__ASSIGNED TASK__.
Two lines below mark the span: the one containing "black bell: 0 -> 1" and the one containing "yellow fish: 5 -> 6". Set down both, plus every line between, exactly as they stand, and nothing else.

__RECORDS TO USE__.
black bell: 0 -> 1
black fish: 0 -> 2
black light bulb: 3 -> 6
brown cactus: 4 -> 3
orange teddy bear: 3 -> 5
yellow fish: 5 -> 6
---
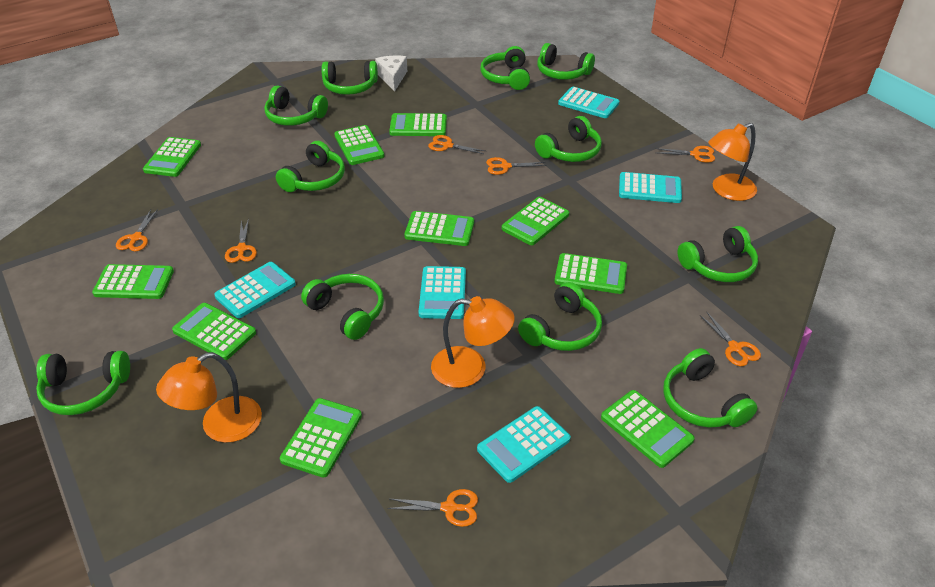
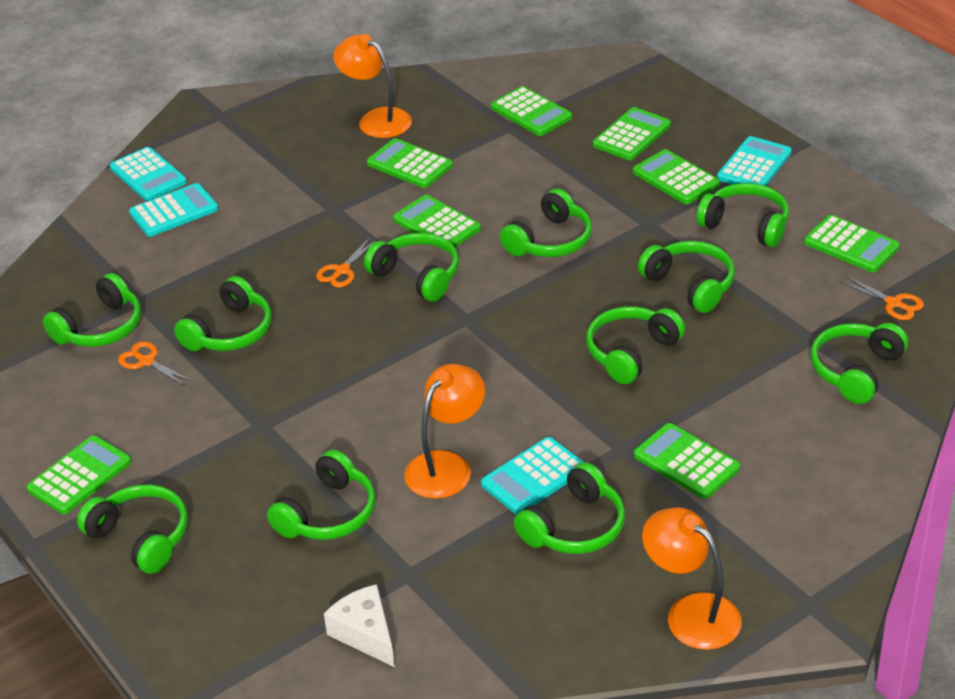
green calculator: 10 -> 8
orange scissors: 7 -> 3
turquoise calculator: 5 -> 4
==
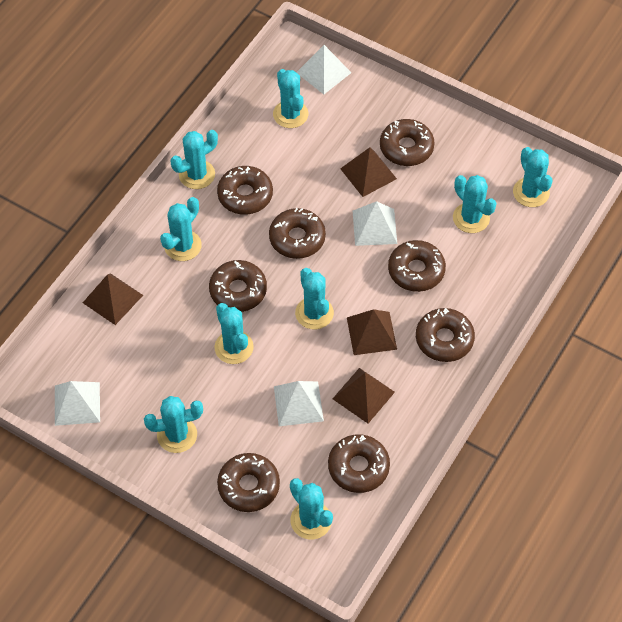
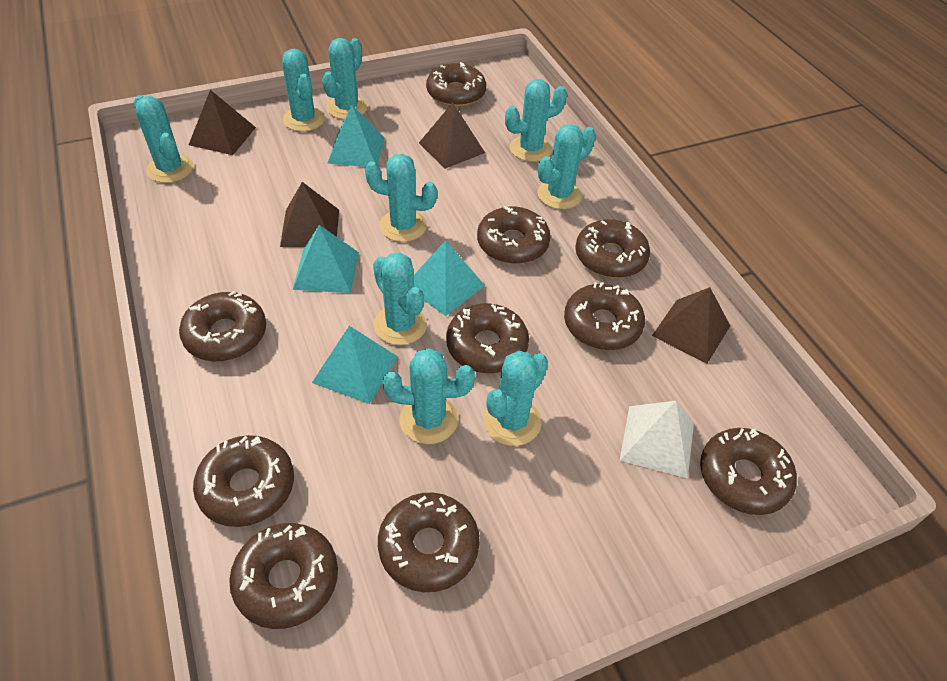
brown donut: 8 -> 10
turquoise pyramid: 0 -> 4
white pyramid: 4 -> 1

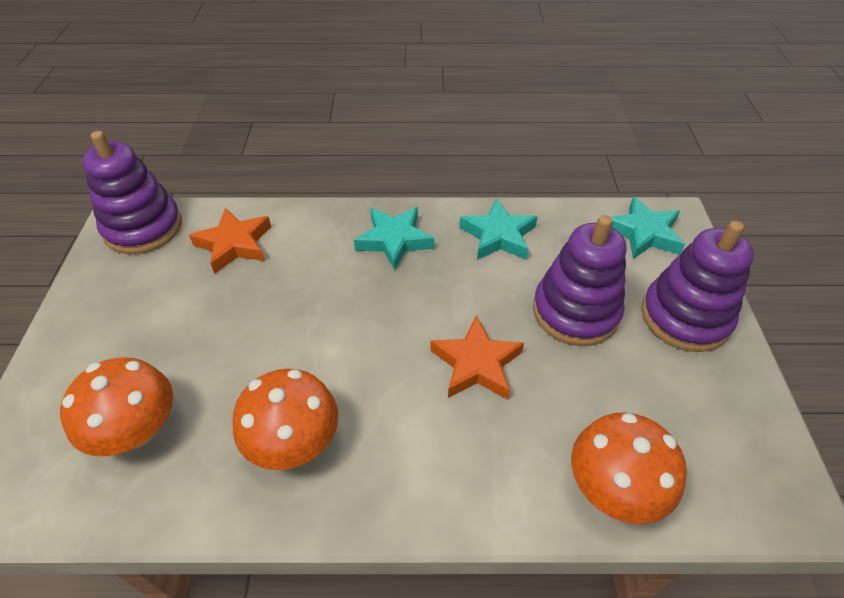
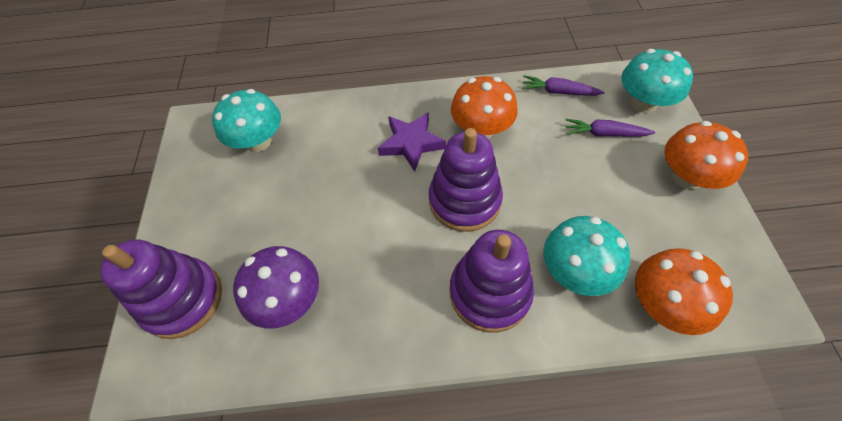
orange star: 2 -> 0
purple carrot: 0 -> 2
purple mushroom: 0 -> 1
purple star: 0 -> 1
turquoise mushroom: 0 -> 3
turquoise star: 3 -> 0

__SOLUTION TO THE EXERCISE__.
black bell: 0 -> 1
black fish: 0 -> 2
black light bulb: 3 -> 6
brown cactus: 4 -> 3
orange teddy bear: 3 -> 5
yellow fish: 5 -> 6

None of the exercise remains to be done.